Exercise description:
Write down the listing again exactly as it appears below, without its pictures.

Collected data:
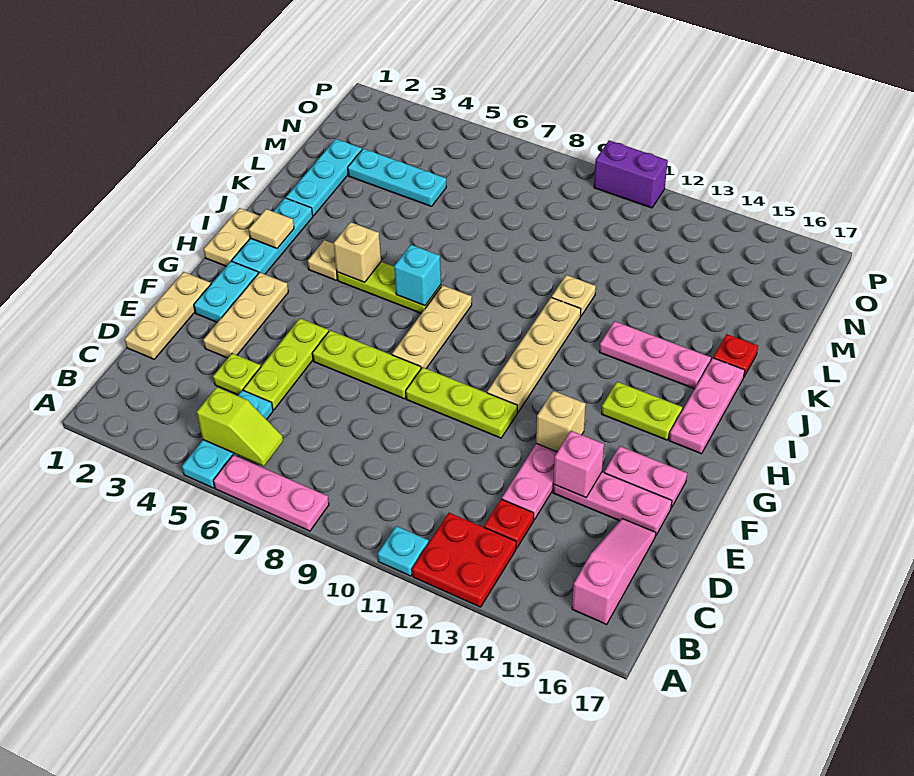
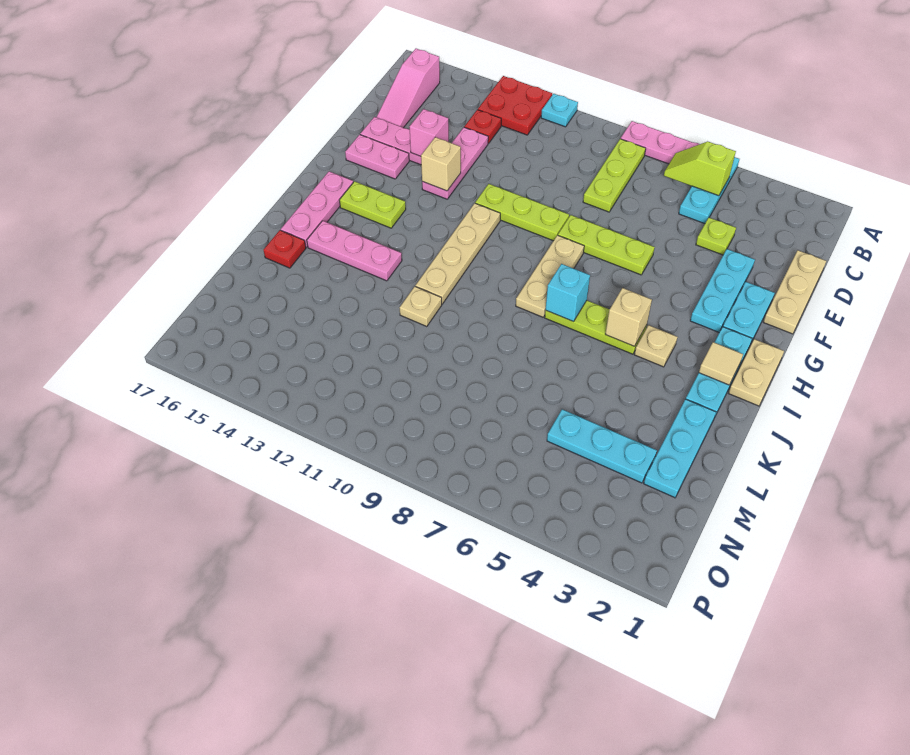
lime plate D5:F5 level 1 -> lime plate B8:D8 level 1
tan plate E3:G3 level 1 -> cyan plate E3:G3 level 1
purple brick P10:P11 level 1 -> none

Answer below:
lime plate D5:F5 level 1 -> lime plate B8:D8 level 1
tan plate E3:G3 level 1 -> cyan plate E3:G3 level 1
purple brick P10:P11 level 1 -> none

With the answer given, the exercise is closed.